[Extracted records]
=======

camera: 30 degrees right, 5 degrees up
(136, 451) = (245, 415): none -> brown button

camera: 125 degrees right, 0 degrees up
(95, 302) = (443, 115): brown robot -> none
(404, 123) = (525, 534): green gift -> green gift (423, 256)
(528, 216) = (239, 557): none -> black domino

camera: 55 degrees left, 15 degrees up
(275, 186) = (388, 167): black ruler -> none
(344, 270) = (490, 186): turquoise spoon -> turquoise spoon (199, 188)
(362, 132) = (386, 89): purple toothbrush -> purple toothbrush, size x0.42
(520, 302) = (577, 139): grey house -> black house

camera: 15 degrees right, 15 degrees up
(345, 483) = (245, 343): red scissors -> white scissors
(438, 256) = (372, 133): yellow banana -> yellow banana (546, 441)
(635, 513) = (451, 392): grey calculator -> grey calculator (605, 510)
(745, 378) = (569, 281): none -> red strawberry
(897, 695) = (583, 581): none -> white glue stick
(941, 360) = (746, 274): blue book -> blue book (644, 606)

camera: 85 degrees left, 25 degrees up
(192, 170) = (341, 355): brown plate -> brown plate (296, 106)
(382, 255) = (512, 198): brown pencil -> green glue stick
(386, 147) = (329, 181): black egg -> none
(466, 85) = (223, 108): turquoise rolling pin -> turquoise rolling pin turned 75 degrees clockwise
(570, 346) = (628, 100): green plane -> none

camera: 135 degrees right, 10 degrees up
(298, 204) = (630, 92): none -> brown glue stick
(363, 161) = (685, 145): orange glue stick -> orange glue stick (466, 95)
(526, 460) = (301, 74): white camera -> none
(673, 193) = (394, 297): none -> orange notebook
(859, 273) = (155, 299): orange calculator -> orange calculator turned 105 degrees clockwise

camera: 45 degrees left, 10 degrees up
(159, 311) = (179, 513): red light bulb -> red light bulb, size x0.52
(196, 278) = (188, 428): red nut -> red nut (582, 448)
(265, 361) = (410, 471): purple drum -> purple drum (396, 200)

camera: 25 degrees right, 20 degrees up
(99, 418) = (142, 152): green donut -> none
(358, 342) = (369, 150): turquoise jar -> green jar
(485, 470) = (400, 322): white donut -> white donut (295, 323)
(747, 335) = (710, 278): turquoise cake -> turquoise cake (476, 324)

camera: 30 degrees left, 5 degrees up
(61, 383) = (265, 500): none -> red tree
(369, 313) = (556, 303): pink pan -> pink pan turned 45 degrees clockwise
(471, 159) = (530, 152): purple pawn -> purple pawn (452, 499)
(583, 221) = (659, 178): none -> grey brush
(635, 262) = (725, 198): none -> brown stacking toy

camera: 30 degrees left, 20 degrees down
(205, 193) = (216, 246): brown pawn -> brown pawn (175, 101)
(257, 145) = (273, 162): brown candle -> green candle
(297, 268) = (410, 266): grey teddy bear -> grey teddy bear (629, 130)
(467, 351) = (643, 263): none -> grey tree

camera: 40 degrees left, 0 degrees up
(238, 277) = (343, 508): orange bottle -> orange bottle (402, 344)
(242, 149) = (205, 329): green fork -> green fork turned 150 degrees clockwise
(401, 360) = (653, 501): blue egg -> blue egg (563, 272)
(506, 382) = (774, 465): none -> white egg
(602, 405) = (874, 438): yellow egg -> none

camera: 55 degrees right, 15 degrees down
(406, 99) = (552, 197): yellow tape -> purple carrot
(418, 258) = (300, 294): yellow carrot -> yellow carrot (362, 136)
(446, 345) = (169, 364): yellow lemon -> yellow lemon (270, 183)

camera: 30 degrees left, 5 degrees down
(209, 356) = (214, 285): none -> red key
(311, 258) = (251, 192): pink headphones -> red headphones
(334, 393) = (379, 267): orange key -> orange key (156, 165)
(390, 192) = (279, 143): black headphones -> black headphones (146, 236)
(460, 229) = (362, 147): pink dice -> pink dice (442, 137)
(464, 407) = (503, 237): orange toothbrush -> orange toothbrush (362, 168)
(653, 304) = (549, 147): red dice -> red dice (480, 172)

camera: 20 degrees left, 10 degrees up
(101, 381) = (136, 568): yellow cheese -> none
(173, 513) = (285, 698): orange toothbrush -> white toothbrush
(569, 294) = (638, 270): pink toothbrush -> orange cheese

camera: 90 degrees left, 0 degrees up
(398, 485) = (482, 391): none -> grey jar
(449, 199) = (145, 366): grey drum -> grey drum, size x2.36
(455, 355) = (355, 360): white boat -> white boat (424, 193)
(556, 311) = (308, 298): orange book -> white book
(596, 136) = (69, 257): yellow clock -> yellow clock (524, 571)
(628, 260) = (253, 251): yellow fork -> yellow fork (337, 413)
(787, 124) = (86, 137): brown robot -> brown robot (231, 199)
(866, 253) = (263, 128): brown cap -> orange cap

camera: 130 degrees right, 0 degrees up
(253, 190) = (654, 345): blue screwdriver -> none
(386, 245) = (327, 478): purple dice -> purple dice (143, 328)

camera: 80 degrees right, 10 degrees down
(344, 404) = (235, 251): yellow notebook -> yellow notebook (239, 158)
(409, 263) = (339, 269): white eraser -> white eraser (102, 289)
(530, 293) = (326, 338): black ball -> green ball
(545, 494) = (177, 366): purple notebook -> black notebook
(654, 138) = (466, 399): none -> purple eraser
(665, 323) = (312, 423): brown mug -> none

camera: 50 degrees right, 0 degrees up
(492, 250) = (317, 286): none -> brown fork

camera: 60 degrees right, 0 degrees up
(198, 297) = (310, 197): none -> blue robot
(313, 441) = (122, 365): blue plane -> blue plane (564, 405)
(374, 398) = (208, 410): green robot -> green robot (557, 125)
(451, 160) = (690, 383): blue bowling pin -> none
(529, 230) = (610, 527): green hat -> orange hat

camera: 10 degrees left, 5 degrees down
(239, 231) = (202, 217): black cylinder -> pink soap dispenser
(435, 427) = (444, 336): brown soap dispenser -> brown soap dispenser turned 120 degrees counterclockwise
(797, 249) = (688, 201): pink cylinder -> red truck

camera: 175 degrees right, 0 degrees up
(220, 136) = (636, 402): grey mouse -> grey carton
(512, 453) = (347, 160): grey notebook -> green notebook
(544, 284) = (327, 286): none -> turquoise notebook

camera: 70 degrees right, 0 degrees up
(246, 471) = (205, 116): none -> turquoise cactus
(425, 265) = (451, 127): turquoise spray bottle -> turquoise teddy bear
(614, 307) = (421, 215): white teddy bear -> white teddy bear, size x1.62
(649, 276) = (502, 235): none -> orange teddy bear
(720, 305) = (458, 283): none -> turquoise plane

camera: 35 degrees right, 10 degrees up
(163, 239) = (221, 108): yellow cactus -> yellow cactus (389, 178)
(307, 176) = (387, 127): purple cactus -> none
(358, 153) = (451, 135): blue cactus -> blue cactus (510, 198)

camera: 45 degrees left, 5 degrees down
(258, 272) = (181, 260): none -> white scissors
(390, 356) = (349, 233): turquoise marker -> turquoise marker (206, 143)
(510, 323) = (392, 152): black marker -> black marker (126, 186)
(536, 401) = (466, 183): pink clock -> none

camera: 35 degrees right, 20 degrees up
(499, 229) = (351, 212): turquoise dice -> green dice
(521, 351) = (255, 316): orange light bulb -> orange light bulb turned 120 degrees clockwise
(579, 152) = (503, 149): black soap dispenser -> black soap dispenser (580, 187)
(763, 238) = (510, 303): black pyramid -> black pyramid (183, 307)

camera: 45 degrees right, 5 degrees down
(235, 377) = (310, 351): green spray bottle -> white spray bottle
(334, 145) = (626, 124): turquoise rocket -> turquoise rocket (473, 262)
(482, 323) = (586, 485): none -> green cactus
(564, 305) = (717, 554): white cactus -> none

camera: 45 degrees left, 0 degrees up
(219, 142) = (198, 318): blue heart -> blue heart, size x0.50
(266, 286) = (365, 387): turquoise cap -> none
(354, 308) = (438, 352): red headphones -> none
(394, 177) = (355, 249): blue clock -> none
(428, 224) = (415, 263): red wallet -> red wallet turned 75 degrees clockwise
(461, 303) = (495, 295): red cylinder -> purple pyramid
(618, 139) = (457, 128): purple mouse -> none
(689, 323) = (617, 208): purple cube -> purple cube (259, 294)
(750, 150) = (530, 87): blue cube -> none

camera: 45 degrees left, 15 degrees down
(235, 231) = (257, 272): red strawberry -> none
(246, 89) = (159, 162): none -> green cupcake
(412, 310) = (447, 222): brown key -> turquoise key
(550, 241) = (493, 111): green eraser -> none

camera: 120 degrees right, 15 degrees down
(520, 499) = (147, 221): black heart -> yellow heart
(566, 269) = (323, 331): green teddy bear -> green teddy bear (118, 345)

=======

AIM OF THE TASK: Using the records above, set down exactly the lines from the one with "(95, 302) = (443, 115): brown robot -> none" through the one with "(570, 346) = (628, 100): green plane -> none", inclusive, and nothing more.

EXERCISE SOLUTION:
(95, 302) = (443, 115): brown robot -> none
(404, 123) = (525, 534): green gift -> green gift (423, 256)
(528, 216) = (239, 557): none -> black domino

camera: 55 degrees left, 15 degrees up
(275, 186) = (388, 167): black ruler -> none
(344, 270) = (490, 186): turquoise spoon -> turquoise spoon (199, 188)
(362, 132) = (386, 89): purple toothbrush -> purple toothbrush, size x0.42
(520, 302) = (577, 139): grey house -> black house

camera: 15 degrees right, 15 degrees up
(345, 483) = (245, 343): red scissors -> white scissors
(438, 256) = (372, 133): yellow banana -> yellow banana (546, 441)
(635, 513) = (451, 392): grey calculator -> grey calculator (605, 510)
(745, 378) = (569, 281): none -> red strawberry
(897, 695) = (583, 581): none -> white glue stick
(941, 360) = (746, 274): blue book -> blue book (644, 606)

camera: 85 degrees left, 25 degrees up
(192, 170) = (341, 355): brown plate -> brown plate (296, 106)
(382, 255) = (512, 198): brown pencil -> green glue stick
(386, 147) = (329, 181): black egg -> none
(466, 85) = (223, 108): turquoise rolling pin -> turquoise rolling pin turned 75 degrees clockwise
(570, 346) = (628, 100): green plane -> none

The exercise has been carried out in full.